Activity:
From the line that contains "brown pyramid [568,185,655,255]" through the line that contains "green marker [594,317,689,404]", output every line of the listing below exactly and leave out all the rest.

Information provided:
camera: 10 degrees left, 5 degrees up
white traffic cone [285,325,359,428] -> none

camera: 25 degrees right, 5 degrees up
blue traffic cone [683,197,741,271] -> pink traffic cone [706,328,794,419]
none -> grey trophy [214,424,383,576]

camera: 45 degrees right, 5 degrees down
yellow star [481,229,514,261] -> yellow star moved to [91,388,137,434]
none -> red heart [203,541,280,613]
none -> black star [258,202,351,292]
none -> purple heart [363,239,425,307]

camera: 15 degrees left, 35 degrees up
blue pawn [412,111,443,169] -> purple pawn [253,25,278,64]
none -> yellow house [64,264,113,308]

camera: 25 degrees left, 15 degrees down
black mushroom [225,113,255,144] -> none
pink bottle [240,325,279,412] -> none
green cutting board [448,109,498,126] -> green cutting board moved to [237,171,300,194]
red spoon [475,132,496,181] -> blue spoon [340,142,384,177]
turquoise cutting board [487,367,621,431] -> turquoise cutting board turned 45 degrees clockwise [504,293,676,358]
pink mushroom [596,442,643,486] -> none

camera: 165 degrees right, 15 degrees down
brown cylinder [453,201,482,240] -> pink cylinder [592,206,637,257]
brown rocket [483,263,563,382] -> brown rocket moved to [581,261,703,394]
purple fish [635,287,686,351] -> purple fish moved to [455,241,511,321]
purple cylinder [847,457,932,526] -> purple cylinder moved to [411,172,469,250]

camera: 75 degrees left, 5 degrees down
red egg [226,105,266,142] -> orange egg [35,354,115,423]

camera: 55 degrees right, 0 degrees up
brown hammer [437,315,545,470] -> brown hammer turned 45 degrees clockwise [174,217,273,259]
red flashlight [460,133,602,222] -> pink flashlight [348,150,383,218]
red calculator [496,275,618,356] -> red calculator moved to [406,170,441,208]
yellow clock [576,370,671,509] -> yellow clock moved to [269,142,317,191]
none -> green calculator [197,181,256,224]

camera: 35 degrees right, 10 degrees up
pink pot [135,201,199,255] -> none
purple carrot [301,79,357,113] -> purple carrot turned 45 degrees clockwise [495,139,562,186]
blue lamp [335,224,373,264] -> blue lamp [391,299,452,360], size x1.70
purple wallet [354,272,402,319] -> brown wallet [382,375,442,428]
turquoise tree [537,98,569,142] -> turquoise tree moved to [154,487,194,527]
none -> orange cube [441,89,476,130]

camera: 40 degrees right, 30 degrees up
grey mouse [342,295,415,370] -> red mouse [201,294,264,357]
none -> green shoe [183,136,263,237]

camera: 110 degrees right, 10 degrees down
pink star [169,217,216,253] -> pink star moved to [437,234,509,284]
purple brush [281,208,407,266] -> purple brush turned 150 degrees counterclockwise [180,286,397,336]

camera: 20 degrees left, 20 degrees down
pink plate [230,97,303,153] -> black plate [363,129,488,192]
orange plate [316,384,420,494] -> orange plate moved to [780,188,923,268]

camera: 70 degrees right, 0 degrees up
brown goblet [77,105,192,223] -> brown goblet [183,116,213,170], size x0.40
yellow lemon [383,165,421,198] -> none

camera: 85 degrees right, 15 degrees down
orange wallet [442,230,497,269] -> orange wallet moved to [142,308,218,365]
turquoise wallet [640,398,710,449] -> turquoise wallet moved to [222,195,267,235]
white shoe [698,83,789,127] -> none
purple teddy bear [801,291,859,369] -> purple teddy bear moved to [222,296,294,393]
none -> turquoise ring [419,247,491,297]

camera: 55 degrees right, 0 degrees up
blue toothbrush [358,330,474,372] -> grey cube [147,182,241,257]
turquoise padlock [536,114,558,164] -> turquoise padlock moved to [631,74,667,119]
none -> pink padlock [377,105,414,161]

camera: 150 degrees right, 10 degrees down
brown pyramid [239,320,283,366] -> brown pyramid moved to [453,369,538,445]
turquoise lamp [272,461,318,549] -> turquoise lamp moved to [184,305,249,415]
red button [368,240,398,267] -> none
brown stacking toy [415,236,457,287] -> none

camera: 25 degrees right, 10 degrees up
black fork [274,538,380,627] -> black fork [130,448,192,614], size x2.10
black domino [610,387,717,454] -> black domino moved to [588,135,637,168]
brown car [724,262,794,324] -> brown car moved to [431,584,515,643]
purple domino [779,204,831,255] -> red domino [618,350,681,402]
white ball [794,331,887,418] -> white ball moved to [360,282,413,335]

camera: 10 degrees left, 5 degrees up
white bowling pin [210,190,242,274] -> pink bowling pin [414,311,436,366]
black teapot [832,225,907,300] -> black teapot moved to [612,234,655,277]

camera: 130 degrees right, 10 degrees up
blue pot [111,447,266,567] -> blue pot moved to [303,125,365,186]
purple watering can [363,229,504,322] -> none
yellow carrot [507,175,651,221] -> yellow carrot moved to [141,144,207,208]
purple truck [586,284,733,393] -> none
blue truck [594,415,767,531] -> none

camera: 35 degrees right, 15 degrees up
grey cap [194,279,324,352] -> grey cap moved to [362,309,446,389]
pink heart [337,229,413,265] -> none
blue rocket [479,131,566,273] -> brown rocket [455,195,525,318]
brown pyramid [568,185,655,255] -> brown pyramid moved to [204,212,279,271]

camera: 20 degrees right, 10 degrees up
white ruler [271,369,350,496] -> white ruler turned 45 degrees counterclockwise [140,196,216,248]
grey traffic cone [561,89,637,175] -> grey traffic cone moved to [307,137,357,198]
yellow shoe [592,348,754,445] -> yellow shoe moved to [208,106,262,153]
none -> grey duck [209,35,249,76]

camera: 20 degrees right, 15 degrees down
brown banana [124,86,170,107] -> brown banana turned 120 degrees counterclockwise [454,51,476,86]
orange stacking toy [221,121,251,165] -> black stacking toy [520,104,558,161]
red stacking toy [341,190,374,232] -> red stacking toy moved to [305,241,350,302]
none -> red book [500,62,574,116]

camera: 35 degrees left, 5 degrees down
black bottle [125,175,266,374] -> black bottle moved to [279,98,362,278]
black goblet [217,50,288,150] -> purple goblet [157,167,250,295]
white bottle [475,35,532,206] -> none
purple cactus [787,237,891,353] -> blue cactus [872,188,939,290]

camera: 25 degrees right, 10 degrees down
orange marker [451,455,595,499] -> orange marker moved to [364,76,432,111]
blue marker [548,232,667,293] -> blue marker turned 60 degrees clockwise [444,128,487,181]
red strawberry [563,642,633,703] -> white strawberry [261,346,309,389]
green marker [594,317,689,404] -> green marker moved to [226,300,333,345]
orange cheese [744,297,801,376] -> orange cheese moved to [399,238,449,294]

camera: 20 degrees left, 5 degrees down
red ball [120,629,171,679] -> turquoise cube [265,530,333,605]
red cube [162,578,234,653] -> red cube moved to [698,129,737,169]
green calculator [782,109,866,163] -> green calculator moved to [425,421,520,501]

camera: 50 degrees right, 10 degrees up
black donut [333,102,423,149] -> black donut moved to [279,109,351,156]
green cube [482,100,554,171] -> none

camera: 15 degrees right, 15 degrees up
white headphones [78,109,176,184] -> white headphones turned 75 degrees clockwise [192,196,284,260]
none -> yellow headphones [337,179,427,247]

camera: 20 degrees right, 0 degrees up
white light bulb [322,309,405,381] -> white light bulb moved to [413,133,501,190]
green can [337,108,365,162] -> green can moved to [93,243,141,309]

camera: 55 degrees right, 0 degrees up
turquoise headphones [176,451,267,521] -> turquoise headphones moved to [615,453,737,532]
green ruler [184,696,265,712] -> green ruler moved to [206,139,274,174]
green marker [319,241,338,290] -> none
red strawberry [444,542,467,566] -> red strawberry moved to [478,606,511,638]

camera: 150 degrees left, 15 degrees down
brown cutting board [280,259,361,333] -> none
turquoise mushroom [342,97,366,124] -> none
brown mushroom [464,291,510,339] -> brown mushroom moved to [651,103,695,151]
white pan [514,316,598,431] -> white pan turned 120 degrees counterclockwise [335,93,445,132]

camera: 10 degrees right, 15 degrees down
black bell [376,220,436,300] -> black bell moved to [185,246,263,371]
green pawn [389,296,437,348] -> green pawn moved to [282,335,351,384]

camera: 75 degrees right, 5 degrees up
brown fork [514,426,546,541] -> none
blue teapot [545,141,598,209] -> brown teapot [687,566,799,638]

Output below:
brown pyramid [568,185,655,255] -> brown pyramid moved to [204,212,279,271]

camera: 20 degrees right, 10 degrees up
white ruler [271,369,350,496] -> white ruler turned 45 degrees counterclockwise [140,196,216,248]
grey traffic cone [561,89,637,175] -> grey traffic cone moved to [307,137,357,198]
yellow shoe [592,348,754,445] -> yellow shoe moved to [208,106,262,153]
none -> grey duck [209,35,249,76]

camera: 20 degrees right, 15 degrees down
brown banana [124,86,170,107] -> brown banana turned 120 degrees counterclockwise [454,51,476,86]
orange stacking toy [221,121,251,165] -> black stacking toy [520,104,558,161]
red stacking toy [341,190,374,232] -> red stacking toy moved to [305,241,350,302]
none -> red book [500,62,574,116]

camera: 35 degrees left, 5 degrees down
black bottle [125,175,266,374] -> black bottle moved to [279,98,362,278]
black goblet [217,50,288,150] -> purple goblet [157,167,250,295]
white bottle [475,35,532,206] -> none
purple cactus [787,237,891,353] -> blue cactus [872,188,939,290]

camera: 25 degrees right, 10 degrees down
orange marker [451,455,595,499] -> orange marker moved to [364,76,432,111]
blue marker [548,232,667,293] -> blue marker turned 60 degrees clockwise [444,128,487,181]
red strawberry [563,642,633,703] -> white strawberry [261,346,309,389]
green marker [594,317,689,404] -> green marker moved to [226,300,333,345]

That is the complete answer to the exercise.